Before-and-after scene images

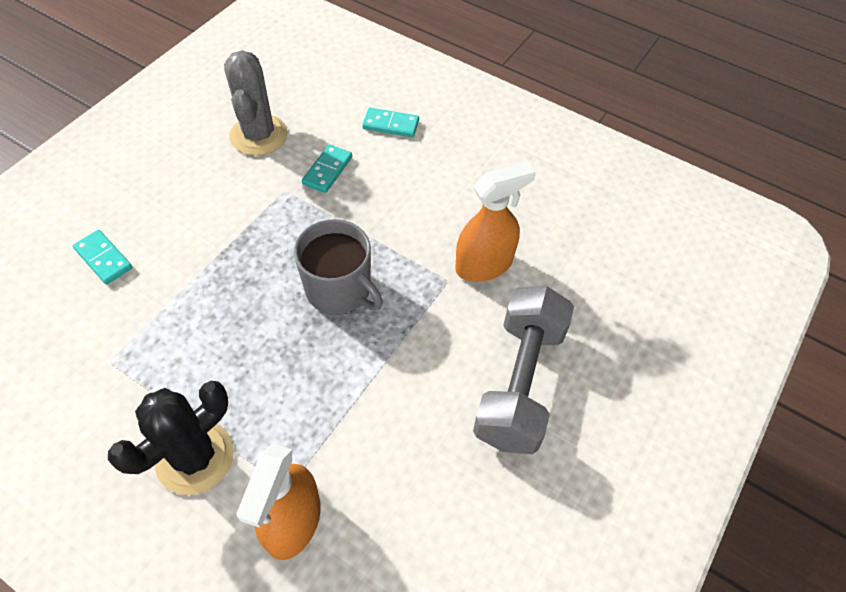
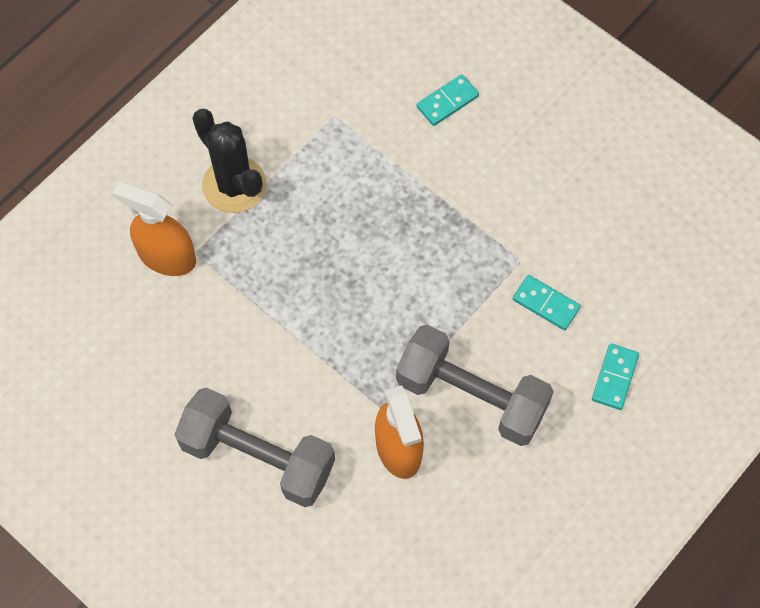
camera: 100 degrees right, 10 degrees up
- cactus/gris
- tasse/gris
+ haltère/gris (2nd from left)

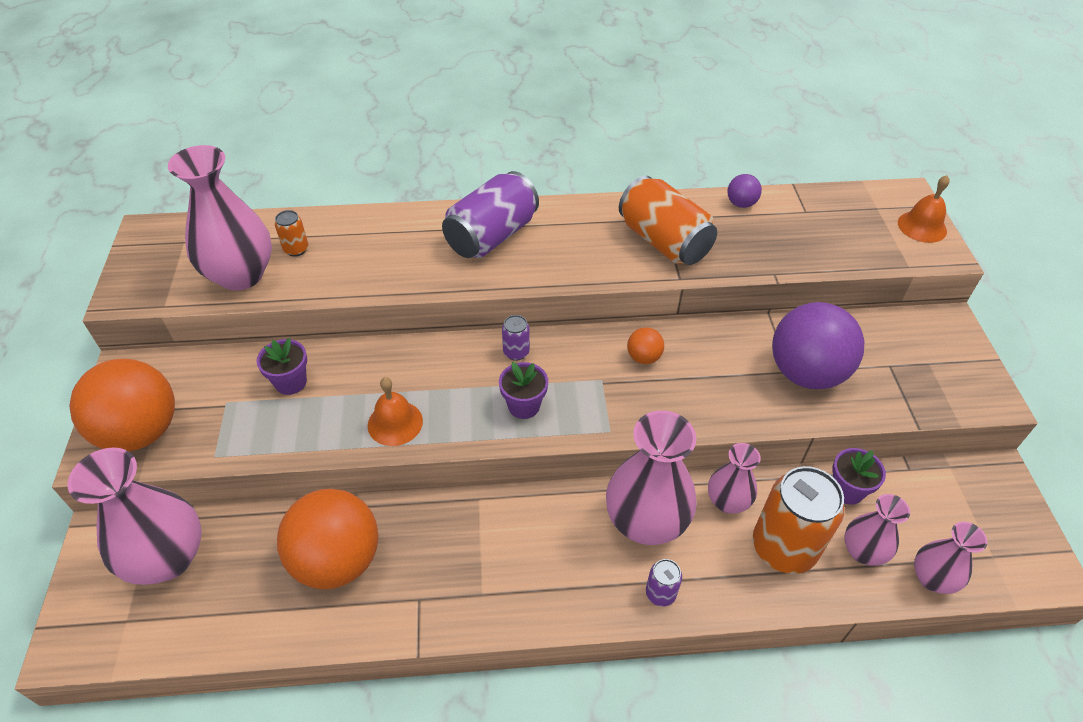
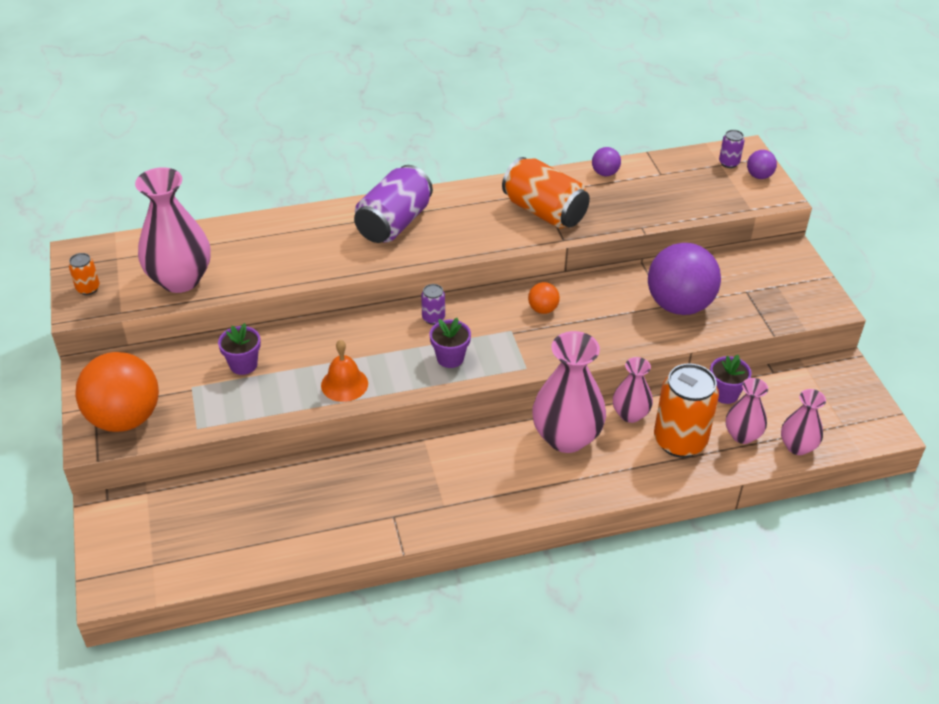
camera: 10 degrees left, 5 degrees down
- vase/rose (1st from left)
~ canette/orange (1st from left)
- balle/orange (2nd from left)
~ canette/violet (3rd from left)
~ cloche/orange (2nd from left) to balle/violet (3rd from left)

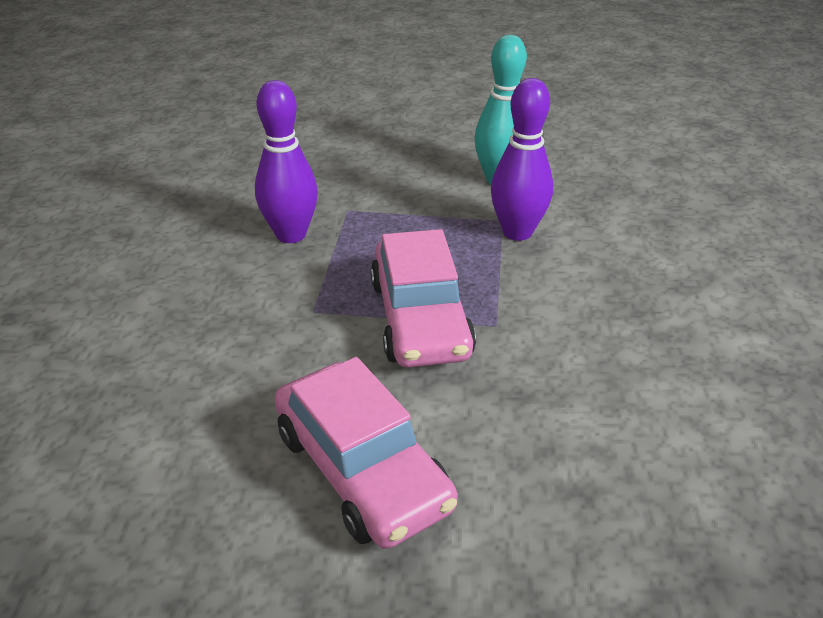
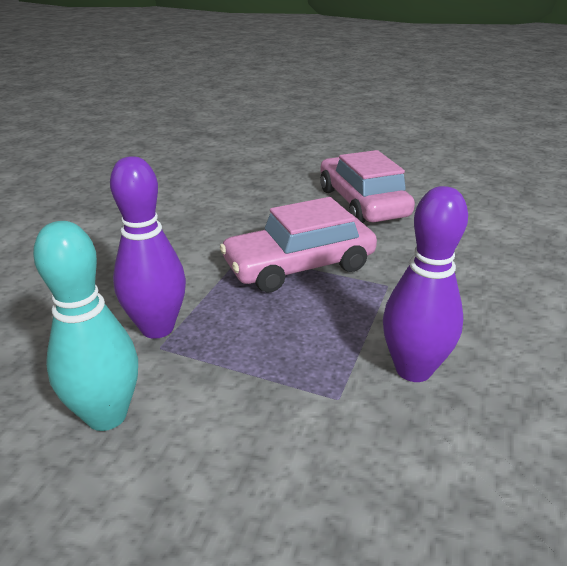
camera: 165 degrees left, 5 degrees down
~ voiture/rose (2nd from left in the first image) 120 degrees counterclockwise

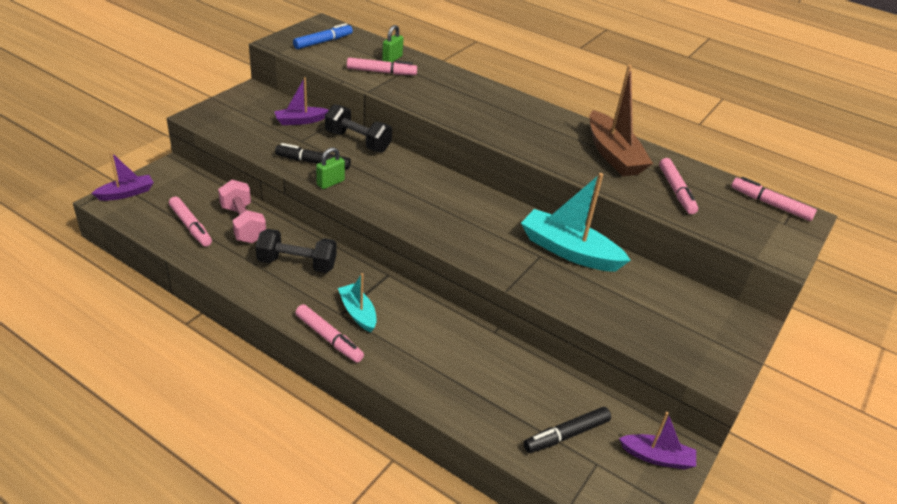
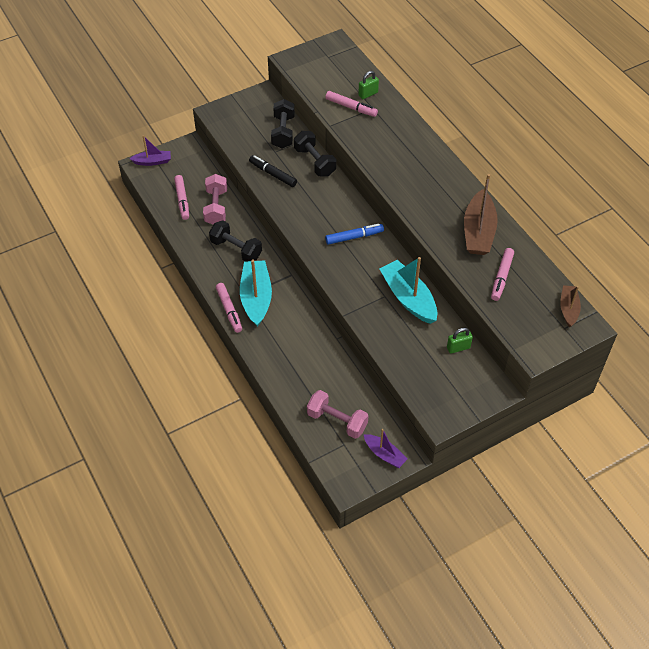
camera: 30 degrees right, 15 degrees up
~ bateau/violet (2nd from left) to haltère/noir (2nd from left)
~ feutre/bleu
~ cadenas/vert (1st from left in the first image) to cadenas/vert (2nd from left)
~ bateau/turquoise (1st from left) x1.75
~ feutre/noir (2nd from left) to haltère/rose (2nd from left)
~ feutre/rose (5th from left) to bateau/marron (2nd from left)

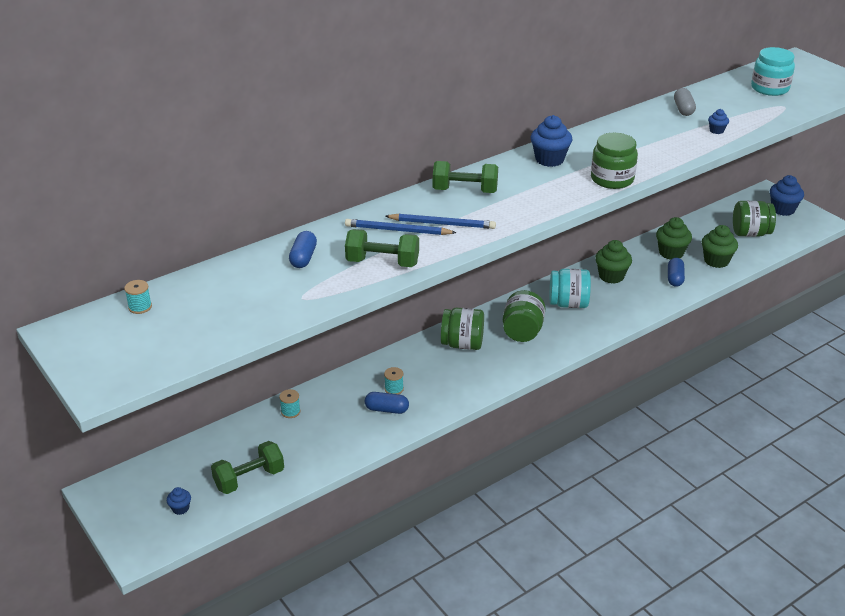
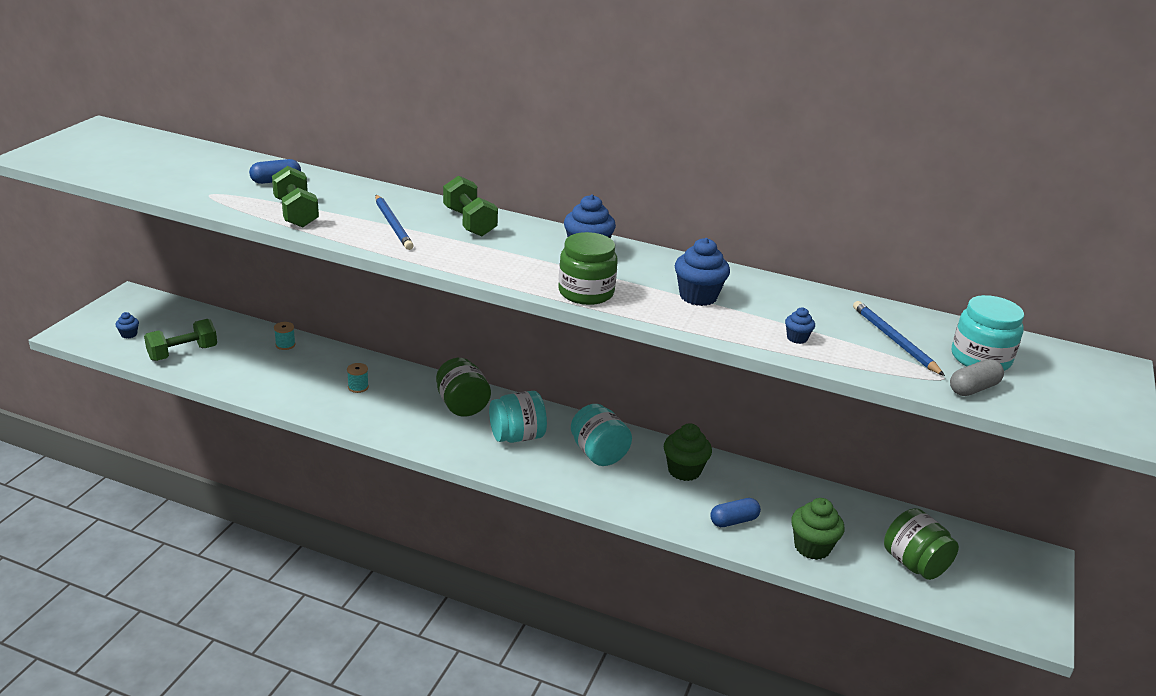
camera: 55 degrees right, 5 degrees down
- bobine/turquoise (1st from left)
~ haltère/vert (1st from left) 60 degrees counterclockwise
~ crayon/bleu (1st from left in the first image) to crayon/bleu (2nd from left)
- gélule/bleu (2nd from left)
~ bocal/vert (2nd from left) to bocal/turquoise (1st from left)
- muffin/vert (2nd from left)
~ gélule/gris
~ muffin/bleu (4th from left in the first image) to muffin/bleu (3rd from left)

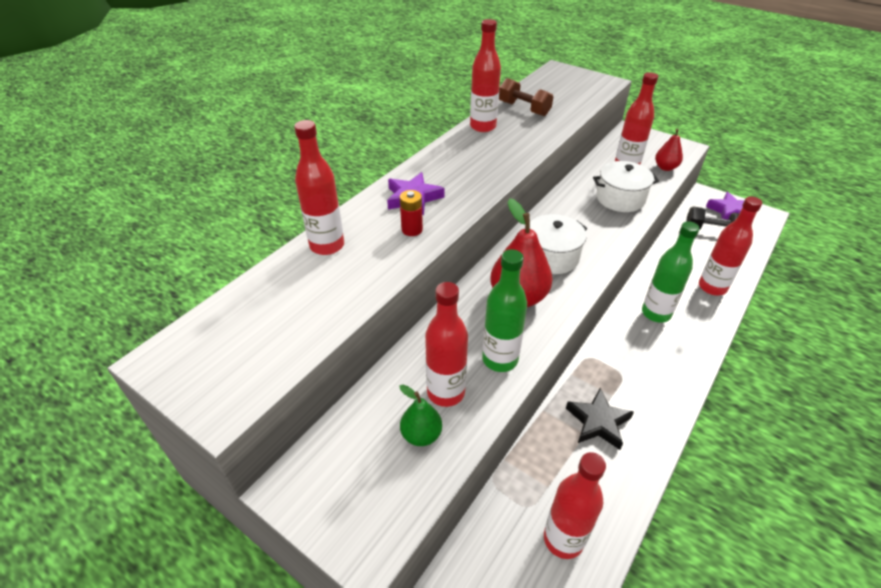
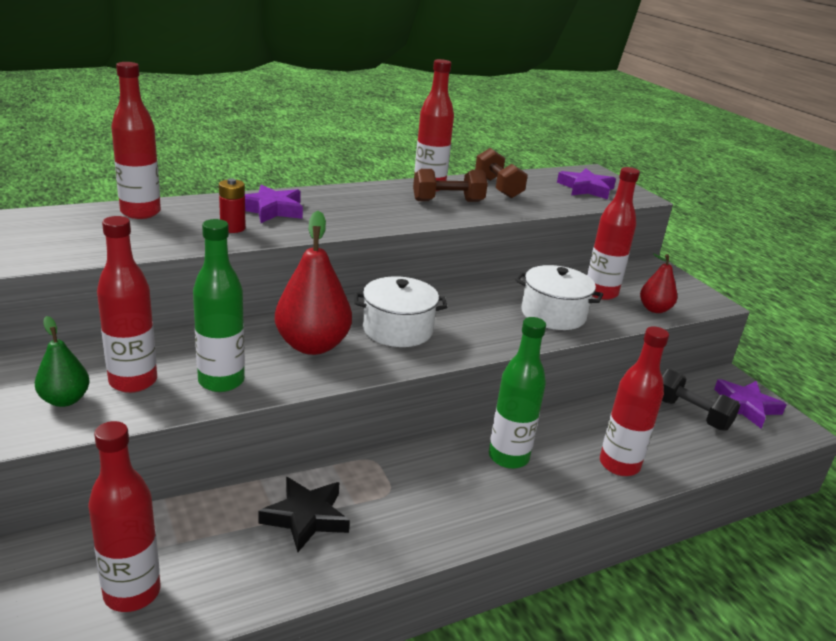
camera: 25 degrees right, 15 degrees down
+ haltère/marron (1st from left)
+ étoile/violet (2nd from left)

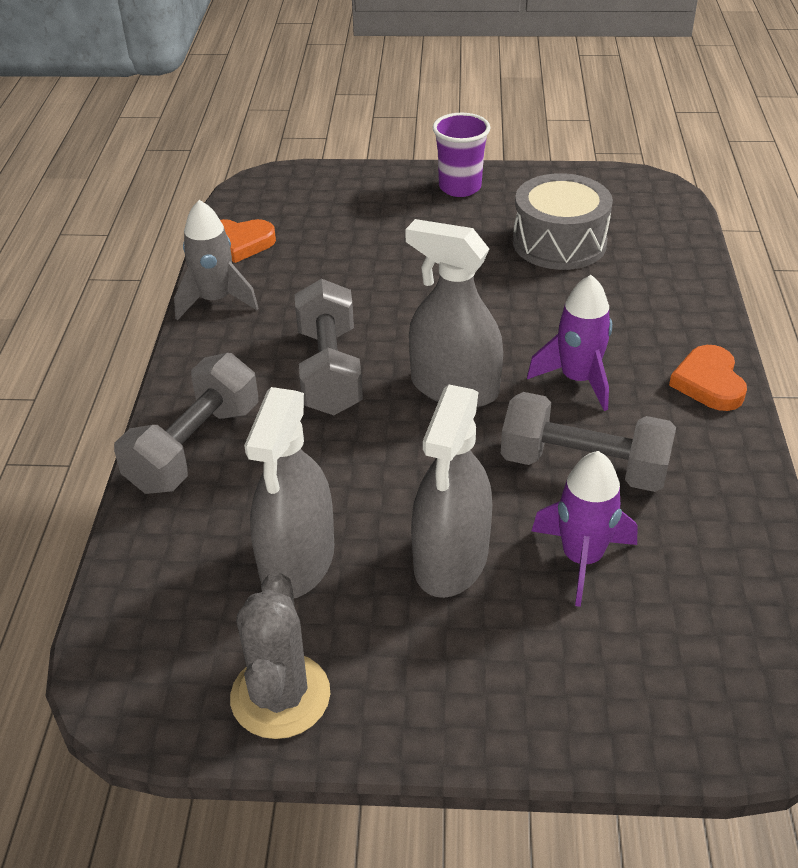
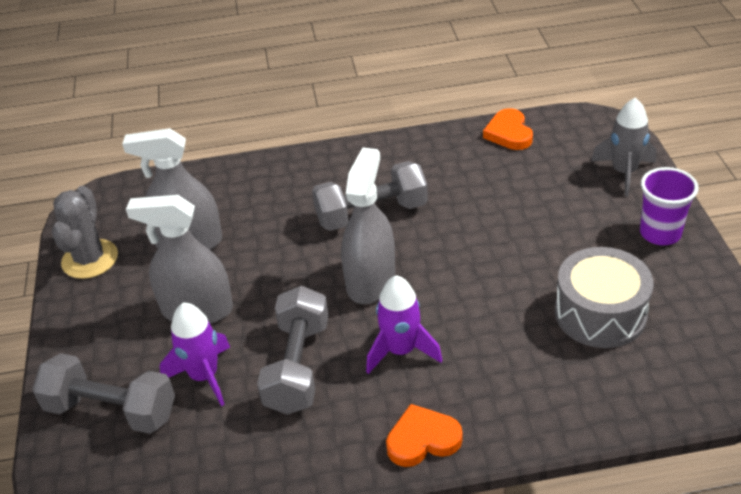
camera: 80 degrees right, 0 degrees up
~ haltère/gris (1st from left)
~ fusée/gris
~ cactus/gris 75 degrees counterclockwise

WORK REQUEST: Reproduce exactly and only the lines from the one with "60 degrees counterclockwise" through the final line of the records above, inclusive. Pictures must be left out.

THE COMPLETED TASK:
~ haltère/vert (1st from left) 60 degrees counterclockwise
~ crayon/bleu (1st from left in the first image) to crayon/bleu (2nd from left)
- gélule/bleu (2nd from left)
~ bocal/vert (2nd from left) to bocal/turquoise (1st from left)
- muffin/vert (2nd from left)
~ gélule/gris
~ muffin/bleu (4th from left in the first image) to muffin/bleu (3rd from left)

camera: 25 degrees right, 15 degrees down
+ haltère/marron (1st from left)
+ étoile/violet (2nd from left)

camera: 80 degrees right, 0 degrees up
~ haltère/gris (1st from left)
~ fusée/gris
~ cactus/gris 75 degrees counterclockwise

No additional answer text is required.